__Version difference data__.
-*-*-
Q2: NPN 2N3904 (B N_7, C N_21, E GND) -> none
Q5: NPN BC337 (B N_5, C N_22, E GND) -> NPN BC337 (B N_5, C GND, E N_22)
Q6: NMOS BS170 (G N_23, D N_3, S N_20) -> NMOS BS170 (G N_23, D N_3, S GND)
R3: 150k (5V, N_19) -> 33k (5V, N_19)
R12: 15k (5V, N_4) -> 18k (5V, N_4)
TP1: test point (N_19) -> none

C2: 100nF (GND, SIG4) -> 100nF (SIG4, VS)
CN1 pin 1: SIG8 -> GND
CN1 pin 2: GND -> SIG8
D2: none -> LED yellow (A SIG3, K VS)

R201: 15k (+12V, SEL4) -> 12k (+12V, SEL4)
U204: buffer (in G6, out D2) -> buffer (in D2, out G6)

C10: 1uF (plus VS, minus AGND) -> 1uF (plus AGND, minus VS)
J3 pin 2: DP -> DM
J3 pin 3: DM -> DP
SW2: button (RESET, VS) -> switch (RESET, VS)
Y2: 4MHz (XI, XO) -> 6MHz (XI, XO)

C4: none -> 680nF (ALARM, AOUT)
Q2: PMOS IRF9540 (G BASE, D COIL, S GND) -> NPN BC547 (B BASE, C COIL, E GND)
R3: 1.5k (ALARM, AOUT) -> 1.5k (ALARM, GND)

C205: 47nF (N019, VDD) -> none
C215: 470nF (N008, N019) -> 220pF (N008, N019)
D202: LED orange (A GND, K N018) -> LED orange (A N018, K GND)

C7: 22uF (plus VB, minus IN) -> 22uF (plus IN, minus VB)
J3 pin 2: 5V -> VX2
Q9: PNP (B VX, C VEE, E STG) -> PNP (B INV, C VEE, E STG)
-*-*-
Without altering a single character, write out every record above.

__Answer space__.
Q2: NPN 2N3904 (B N_7, C N_21, E GND) -> none
Q5: NPN BC337 (B N_5, C N_22, E GND) -> NPN BC337 (B N_5, C GND, E N_22)
Q6: NMOS BS170 (G N_23, D N_3, S N_20) -> NMOS BS170 (G N_23, D N_3, S GND)
R3: 150k (5V, N_19) -> 33k (5V, N_19)
R12: 15k (5V, N_4) -> 18k (5V, N_4)
TP1: test point (N_19) -> none

C2: 100nF (GND, SIG4) -> 100nF (SIG4, VS)
CN1 pin 1: SIG8 -> GND
CN1 pin 2: GND -> SIG8
D2: none -> LED yellow (A SIG3, K VS)

R201: 15k (+12V, SEL4) -> 12k (+12V, SEL4)
U204: buffer (in G6, out D2) -> buffer (in D2, out G6)

C10: 1uF (plus VS, minus AGND) -> 1uF (plus AGND, minus VS)
J3 pin 2: DP -> DM
J3 pin 3: DM -> DP
SW2: button (RESET, VS) -> switch (RESET, VS)
Y2: 4MHz (XI, XO) -> 6MHz (XI, XO)

C4: none -> 680nF (ALARM, AOUT)
Q2: PMOS IRF9540 (G BASE, D COIL, S GND) -> NPN BC547 (B BASE, C COIL, E GND)
R3: 1.5k (ALARM, AOUT) -> 1.5k (ALARM, GND)

C205: 47nF (N019, VDD) -> none
C215: 470nF (N008, N019) -> 220pF (N008, N019)
D202: LED orange (A GND, K N018) -> LED orange (A N018, K GND)

C7: 22uF (plus VB, minus IN) -> 22uF (plus IN, minus VB)
J3 pin 2: 5V -> VX2
Q9: PNP (B VX, C VEE, E STG) -> PNP (B INV, C VEE, E STG)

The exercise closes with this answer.